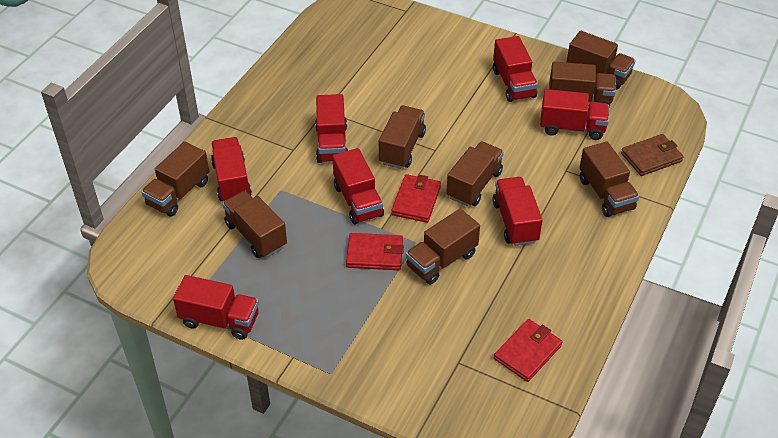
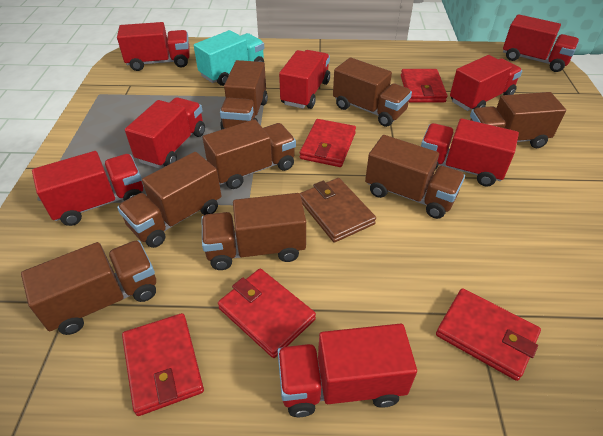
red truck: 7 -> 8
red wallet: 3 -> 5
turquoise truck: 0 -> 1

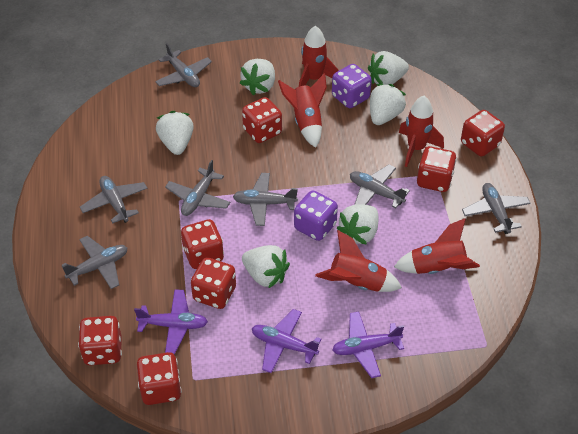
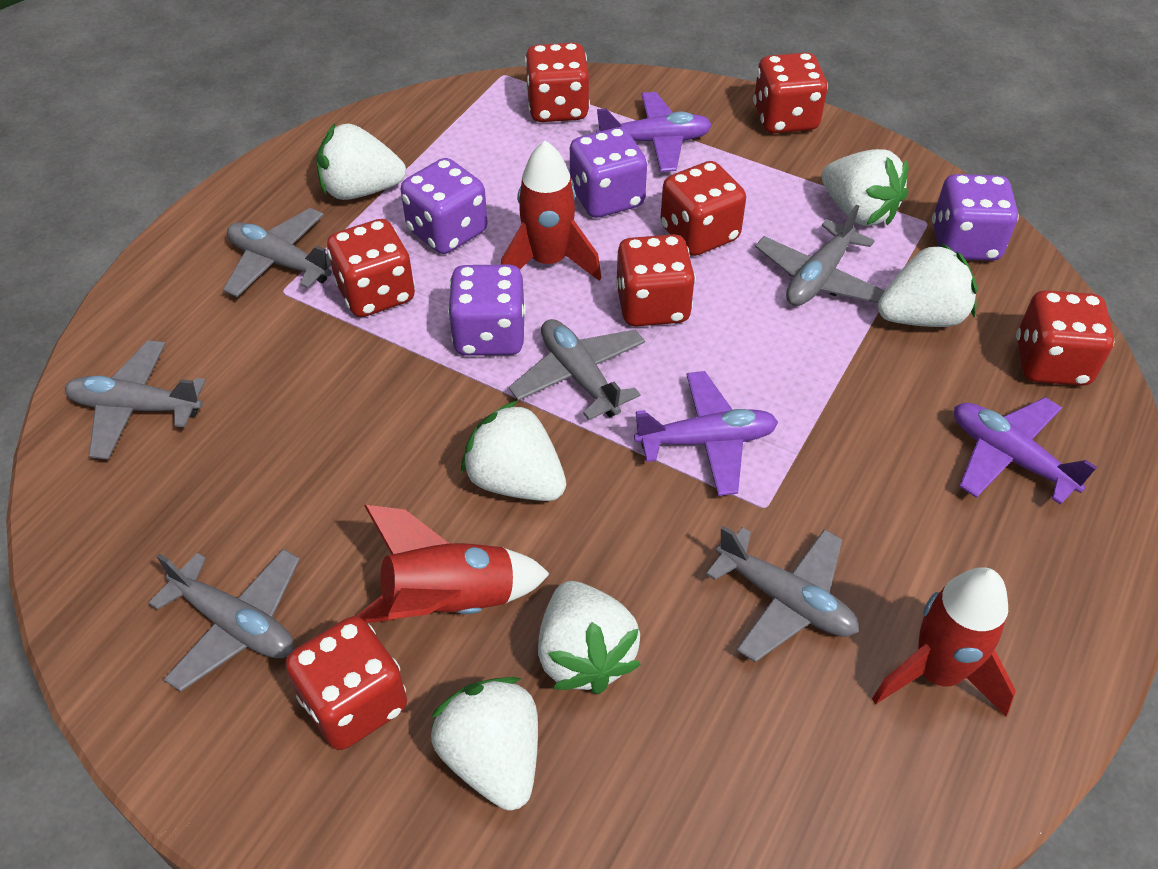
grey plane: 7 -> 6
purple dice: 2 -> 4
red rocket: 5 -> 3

* * * *

◆ **Task prompt**
With the pictures omitted, reproduce the records in full and exactly.

◆ **Response box**
red truck: 7 -> 8
red wallet: 3 -> 5
turquoise truck: 0 -> 1

grey plane: 7 -> 6
purple dice: 2 -> 4
red rocket: 5 -> 3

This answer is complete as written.